| Input data |
::::::::

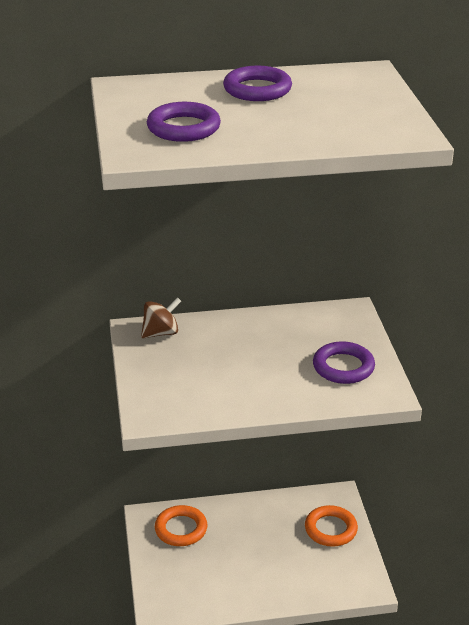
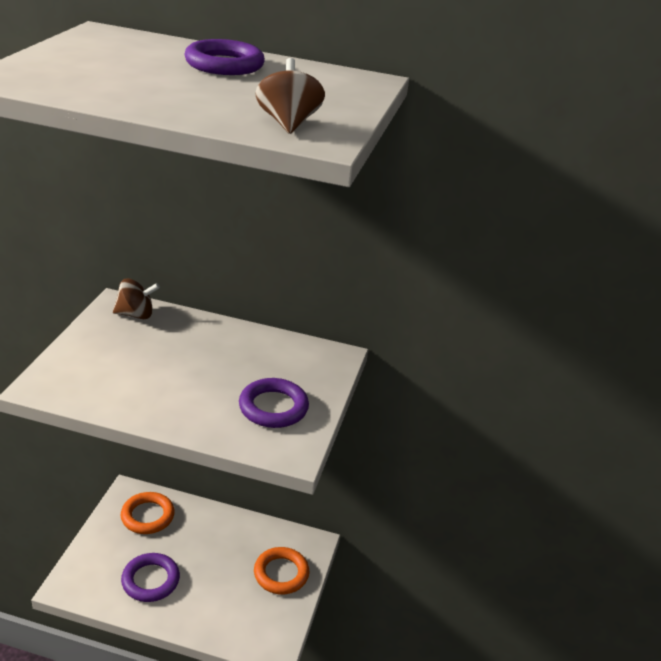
camera: 20 degrees right, 0 degrees up
purple ring [147,102,221,142] -> purple ring moved to [121,553,180,602]
none -> brown spinning top [255,58,325,134]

::::::::

| Exercise description |
Copy out exactly the lines that begin at the one with "purple ring [147,102,221,142]" and end at the close of the material above; nothing else belongs in the answer.

| Response |
purple ring [147,102,221,142] -> purple ring moved to [121,553,180,602]
none -> brown spinning top [255,58,325,134]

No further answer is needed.